[Start of Attachment]

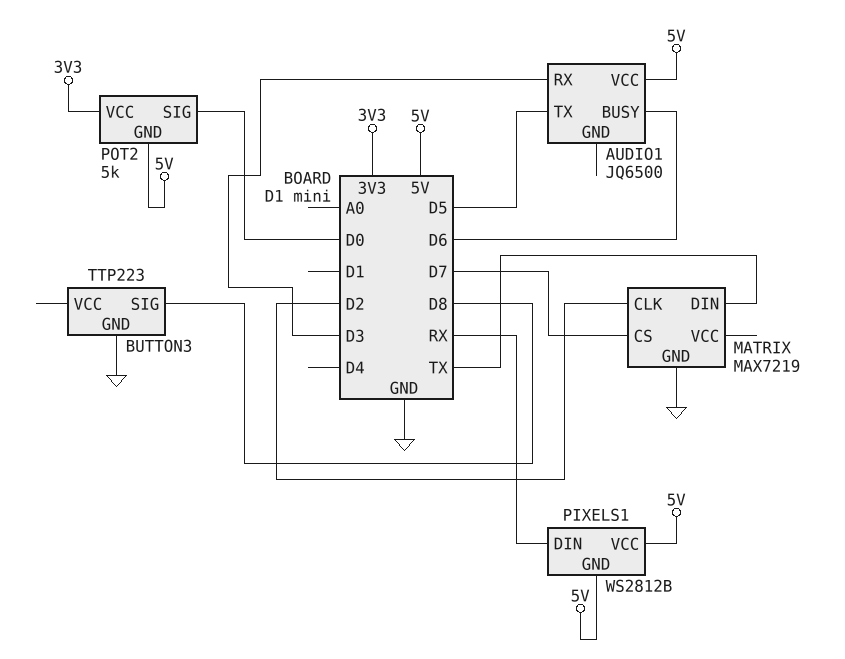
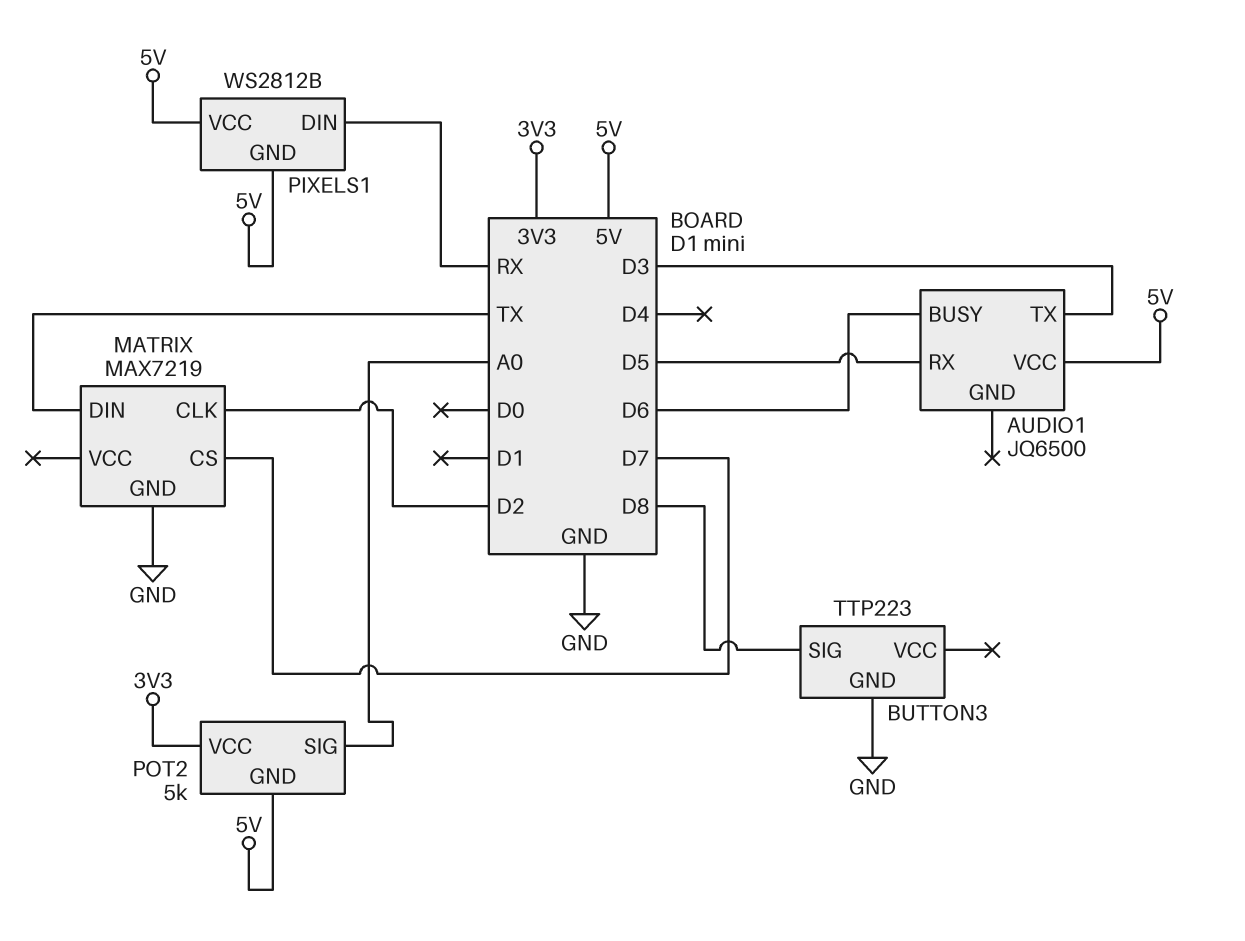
AUDIO1 pin RX: D3 -> D5
AUDIO1 pin TX: D5 -> D3
POT2 pin SIG: D0 -> A0

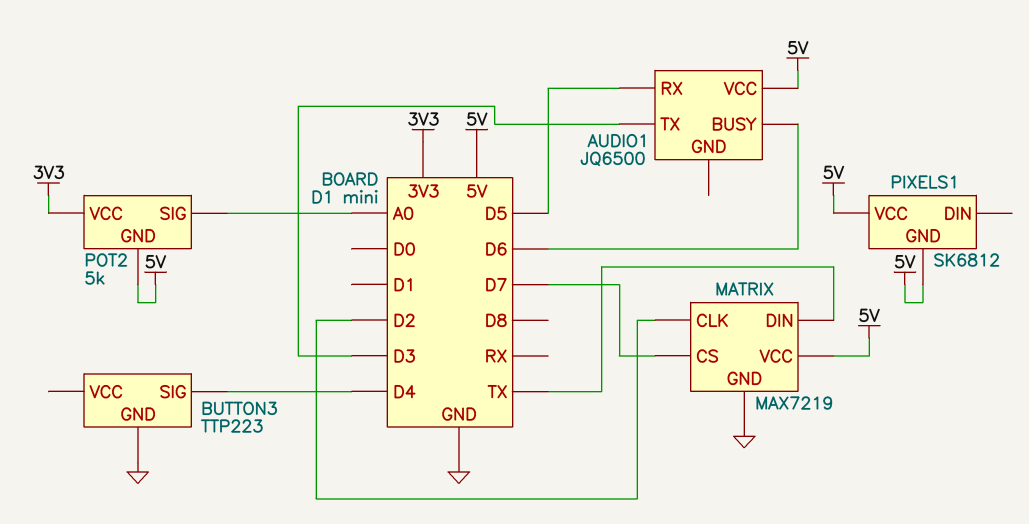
BUTTON3 pin SIG: D8 -> D4
MATRIX pin VCC: none -> 5V
PIXELS1: WS2812B -> SK6812
PIXELS1 pin DIN: RX -> none

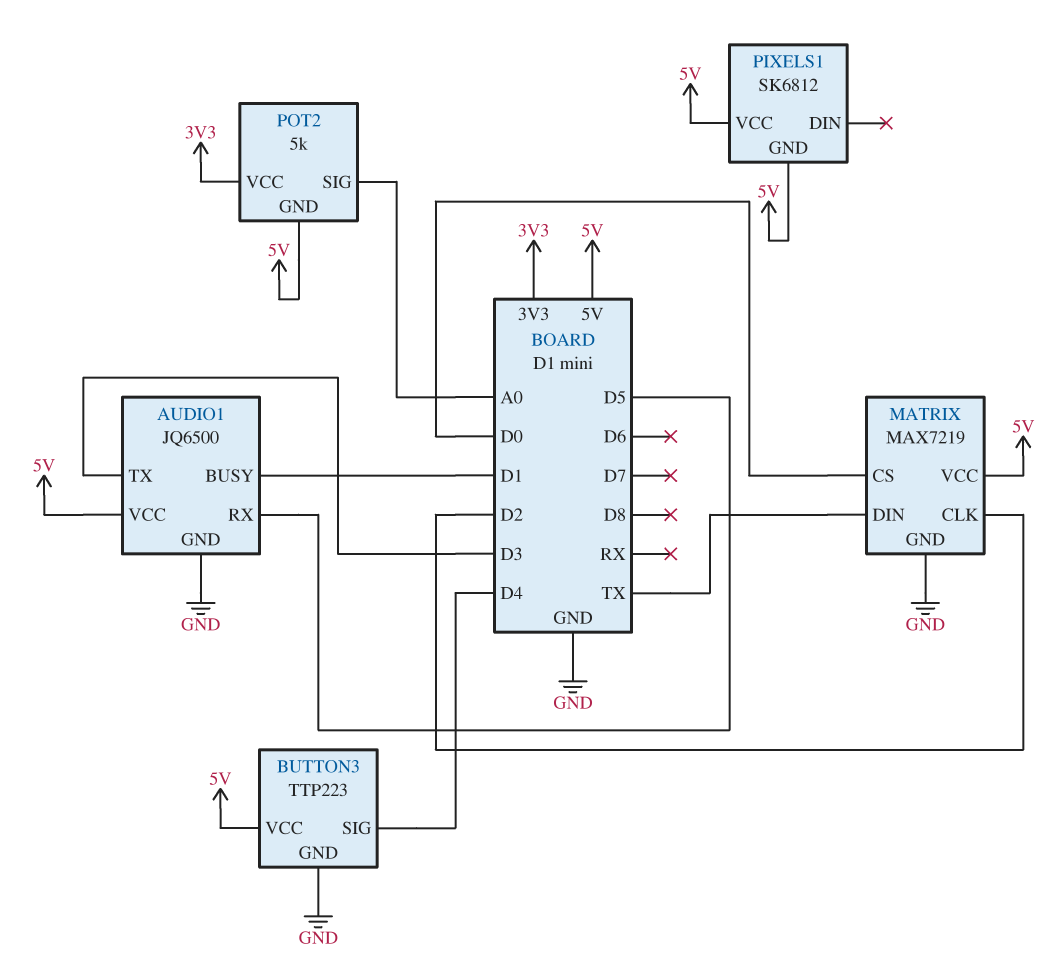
AUDIO1 pin BUSY: D6 -> D1
AUDIO1 pin GND: none -> GND
BUTTON3 pin VCC: none -> 5V
MATRIX pin CS: D7 -> D0

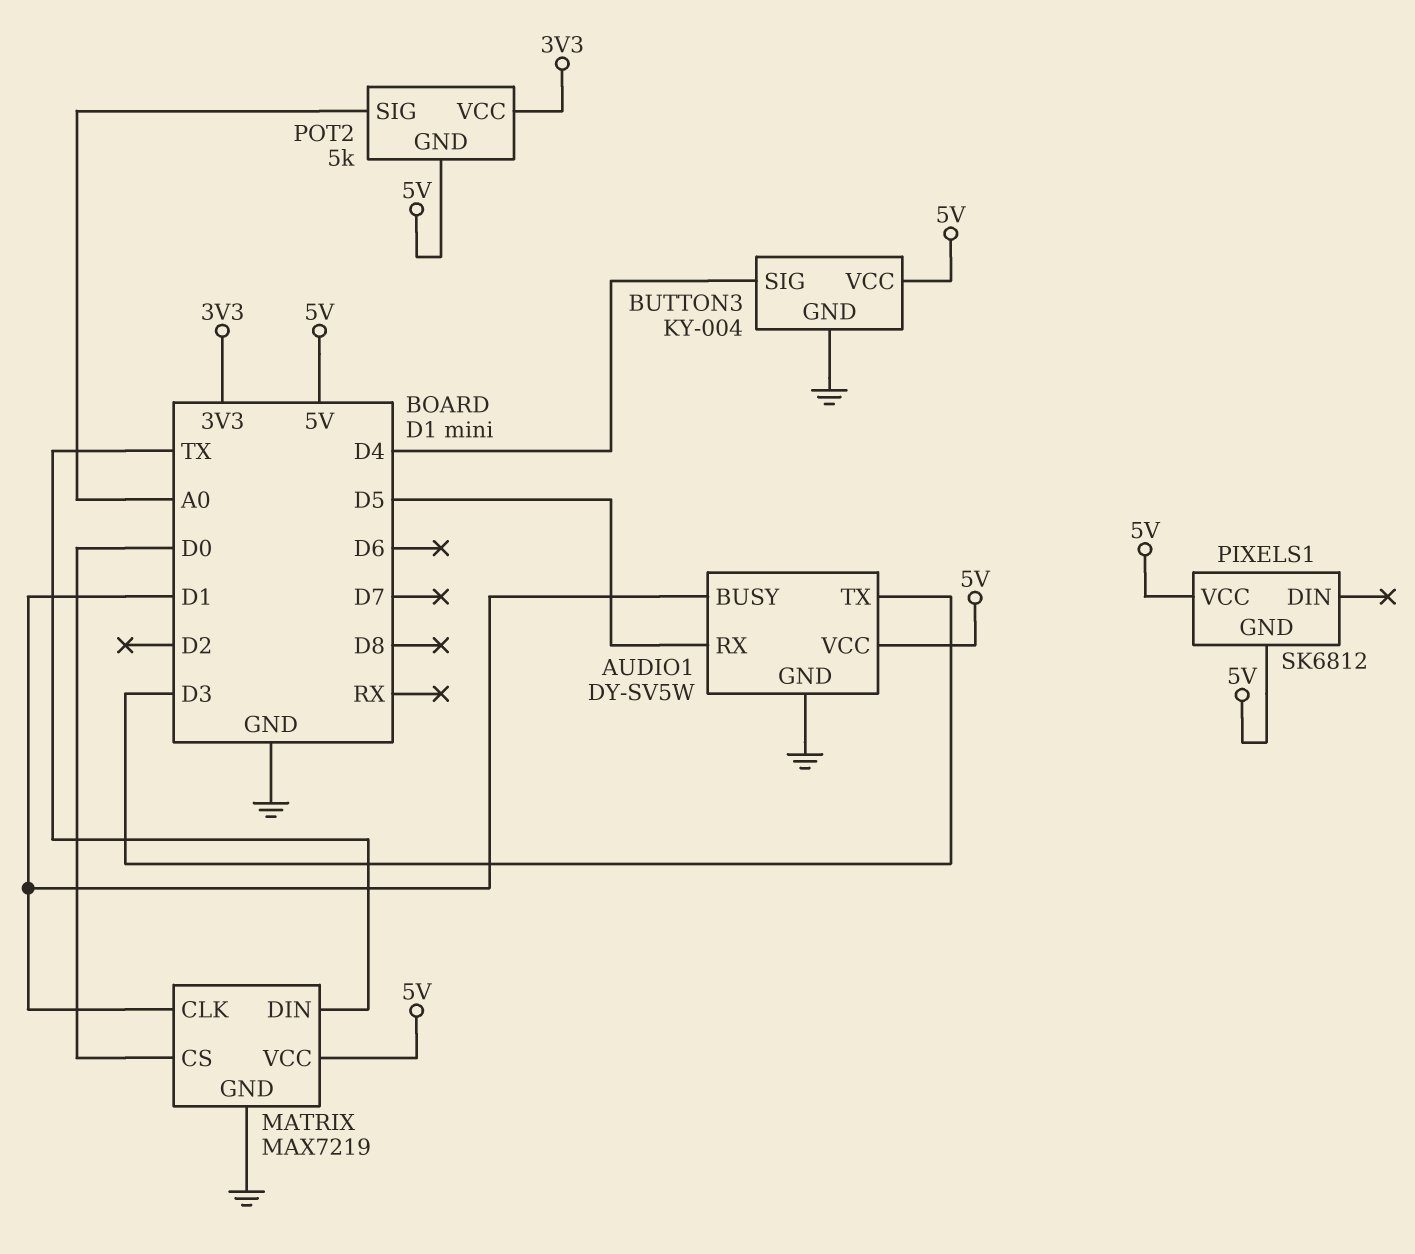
AUDIO1: JQ6500 -> DY-SV5W
BUTTON3: TTP223 -> KY-004
MATRIX pin CLK: D2 -> D1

[End of Attachment]

Please give the records above again exactly as they stand, with no pictures.

AUDIO1 pin RX: D3 -> D5
AUDIO1 pin TX: D5 -> D3
POT2 pin SIG: D0 -> A0

BUTTON3 pin SIG: D8 -> D4
MATRIX pin VCC: none -> 5V
PIXELS1: WS2812B -> SK6812
PIXELS1 pin DIN: RX -> none

AUDIO1 pin BUSY: D6 -> D1
AUDIO1 pin GND: none -> GND
BUTTON3 pin VCC: none -> 5V
MATRIX pin CS: D7 -> D0

AUDIO1: JQ6500 -> DY-SV5W
BUTTON3: TTP223 -> KY-004
MATRIX pin CLK: D2 -> D1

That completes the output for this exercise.